Only certain lines below are wanted: those starting at the line containing "JOY2 pin VRX: D26 -> D32" and ending at the line containing "LINE1 pin AO: D3 -> D4", both included, each retyped exactly.

+++++

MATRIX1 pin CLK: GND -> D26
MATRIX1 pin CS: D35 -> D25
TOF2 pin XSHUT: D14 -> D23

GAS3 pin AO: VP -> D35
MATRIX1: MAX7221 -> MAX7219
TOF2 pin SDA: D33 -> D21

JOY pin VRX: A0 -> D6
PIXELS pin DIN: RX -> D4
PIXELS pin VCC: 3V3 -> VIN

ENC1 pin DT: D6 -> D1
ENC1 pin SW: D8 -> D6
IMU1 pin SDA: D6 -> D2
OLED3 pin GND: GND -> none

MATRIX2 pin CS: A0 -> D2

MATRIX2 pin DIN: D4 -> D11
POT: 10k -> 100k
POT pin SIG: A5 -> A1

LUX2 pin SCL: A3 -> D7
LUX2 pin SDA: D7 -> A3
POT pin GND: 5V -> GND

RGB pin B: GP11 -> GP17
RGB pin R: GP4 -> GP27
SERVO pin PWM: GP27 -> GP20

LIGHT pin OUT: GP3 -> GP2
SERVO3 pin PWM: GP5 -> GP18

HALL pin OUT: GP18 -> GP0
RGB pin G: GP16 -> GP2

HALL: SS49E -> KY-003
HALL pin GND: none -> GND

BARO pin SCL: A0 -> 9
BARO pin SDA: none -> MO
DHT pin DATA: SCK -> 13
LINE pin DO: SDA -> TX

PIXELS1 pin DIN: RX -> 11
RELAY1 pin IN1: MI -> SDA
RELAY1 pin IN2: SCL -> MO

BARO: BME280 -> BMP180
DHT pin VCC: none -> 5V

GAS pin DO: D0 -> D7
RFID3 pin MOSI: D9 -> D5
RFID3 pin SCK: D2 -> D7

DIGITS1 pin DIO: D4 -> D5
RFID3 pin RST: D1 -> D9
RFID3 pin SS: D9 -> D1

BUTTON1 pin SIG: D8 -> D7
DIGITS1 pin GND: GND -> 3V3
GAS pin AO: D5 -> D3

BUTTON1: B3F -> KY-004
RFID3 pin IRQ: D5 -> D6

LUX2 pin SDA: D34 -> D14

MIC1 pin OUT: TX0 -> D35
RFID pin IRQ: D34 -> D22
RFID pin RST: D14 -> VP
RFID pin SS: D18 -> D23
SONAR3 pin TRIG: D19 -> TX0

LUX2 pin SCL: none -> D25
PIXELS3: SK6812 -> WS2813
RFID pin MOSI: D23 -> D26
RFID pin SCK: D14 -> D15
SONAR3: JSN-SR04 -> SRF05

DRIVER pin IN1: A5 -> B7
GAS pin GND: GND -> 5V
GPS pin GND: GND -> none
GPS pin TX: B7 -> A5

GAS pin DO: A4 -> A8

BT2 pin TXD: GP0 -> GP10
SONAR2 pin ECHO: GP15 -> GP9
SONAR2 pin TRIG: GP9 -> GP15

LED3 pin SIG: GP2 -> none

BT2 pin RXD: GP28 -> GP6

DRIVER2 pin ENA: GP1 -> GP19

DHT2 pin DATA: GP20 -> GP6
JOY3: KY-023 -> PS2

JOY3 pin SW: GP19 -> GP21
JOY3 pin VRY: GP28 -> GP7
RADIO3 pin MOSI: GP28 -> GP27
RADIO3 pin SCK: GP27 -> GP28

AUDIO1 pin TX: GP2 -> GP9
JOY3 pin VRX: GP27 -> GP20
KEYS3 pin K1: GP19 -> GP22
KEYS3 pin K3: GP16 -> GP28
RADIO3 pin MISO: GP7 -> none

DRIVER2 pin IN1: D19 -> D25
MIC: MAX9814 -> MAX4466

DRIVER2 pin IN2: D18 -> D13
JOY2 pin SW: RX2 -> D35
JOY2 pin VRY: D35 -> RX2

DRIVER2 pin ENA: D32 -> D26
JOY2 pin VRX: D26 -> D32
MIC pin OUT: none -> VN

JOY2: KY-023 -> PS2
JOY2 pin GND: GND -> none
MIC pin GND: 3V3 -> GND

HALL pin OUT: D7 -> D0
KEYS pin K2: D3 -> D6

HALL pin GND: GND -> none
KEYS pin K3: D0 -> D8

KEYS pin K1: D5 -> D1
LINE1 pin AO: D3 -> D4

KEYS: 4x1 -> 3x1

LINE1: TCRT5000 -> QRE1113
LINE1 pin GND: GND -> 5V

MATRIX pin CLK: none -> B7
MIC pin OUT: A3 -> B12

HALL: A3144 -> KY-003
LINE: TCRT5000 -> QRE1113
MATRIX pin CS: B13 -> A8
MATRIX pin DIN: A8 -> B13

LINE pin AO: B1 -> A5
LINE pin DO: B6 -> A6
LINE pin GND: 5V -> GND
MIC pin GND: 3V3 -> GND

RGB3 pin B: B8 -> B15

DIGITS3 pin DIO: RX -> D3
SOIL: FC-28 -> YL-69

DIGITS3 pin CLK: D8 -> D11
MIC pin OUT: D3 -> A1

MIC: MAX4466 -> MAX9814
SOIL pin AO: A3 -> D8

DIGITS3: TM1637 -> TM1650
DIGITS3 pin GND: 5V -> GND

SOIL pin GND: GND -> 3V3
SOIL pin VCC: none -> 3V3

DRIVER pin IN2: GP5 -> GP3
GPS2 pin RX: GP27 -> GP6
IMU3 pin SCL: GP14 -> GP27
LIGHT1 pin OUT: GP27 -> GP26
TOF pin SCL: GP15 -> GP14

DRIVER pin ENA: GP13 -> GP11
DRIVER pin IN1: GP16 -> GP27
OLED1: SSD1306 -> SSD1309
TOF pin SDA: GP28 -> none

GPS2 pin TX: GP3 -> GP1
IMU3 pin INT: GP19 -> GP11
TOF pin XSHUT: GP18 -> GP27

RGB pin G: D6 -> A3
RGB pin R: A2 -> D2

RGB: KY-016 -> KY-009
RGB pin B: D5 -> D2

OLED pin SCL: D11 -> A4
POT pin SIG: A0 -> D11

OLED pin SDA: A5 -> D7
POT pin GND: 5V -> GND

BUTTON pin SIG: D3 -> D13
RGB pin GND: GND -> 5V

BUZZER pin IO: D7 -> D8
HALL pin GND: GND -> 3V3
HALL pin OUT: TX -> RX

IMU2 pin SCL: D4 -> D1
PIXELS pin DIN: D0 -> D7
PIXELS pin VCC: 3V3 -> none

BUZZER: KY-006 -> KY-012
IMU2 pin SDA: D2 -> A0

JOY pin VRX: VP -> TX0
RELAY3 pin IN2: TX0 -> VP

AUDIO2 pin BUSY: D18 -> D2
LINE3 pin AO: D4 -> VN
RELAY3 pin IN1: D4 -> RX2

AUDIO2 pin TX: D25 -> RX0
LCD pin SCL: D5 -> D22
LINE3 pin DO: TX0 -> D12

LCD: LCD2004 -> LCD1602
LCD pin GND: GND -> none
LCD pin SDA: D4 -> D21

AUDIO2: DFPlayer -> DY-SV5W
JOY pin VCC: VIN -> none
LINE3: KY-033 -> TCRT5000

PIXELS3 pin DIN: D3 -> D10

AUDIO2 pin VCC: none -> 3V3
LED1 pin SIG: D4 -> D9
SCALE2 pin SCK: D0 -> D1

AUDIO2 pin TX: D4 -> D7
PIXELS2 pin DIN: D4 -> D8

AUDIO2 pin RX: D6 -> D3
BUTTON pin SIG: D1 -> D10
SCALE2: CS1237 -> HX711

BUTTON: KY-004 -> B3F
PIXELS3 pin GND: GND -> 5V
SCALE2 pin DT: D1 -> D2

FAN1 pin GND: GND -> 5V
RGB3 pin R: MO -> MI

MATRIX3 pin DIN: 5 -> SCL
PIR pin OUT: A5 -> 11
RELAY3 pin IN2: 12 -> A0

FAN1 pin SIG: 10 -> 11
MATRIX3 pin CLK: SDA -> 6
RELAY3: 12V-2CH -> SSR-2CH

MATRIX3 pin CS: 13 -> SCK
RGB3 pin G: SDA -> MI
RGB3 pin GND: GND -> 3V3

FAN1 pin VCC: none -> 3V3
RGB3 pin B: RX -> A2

+++++

ANSWER -
JOY2 pin VRX: D26 -> D32
MIC pin OUT: none -> VN

JOY2: KY-023 -> PS2
JOY2 pin GND: GND -> none
MIC pin GND: 3V3 -> GND

HALL pin OUT: D7 -> D0
KEYS pin K2: D3 -> D6

HALL pin GND: GND -> none
KEYS pin K3: D0 -> D8

KEYS pin K1: D5 -> D1
LINE1 pin AO: D3 -> D4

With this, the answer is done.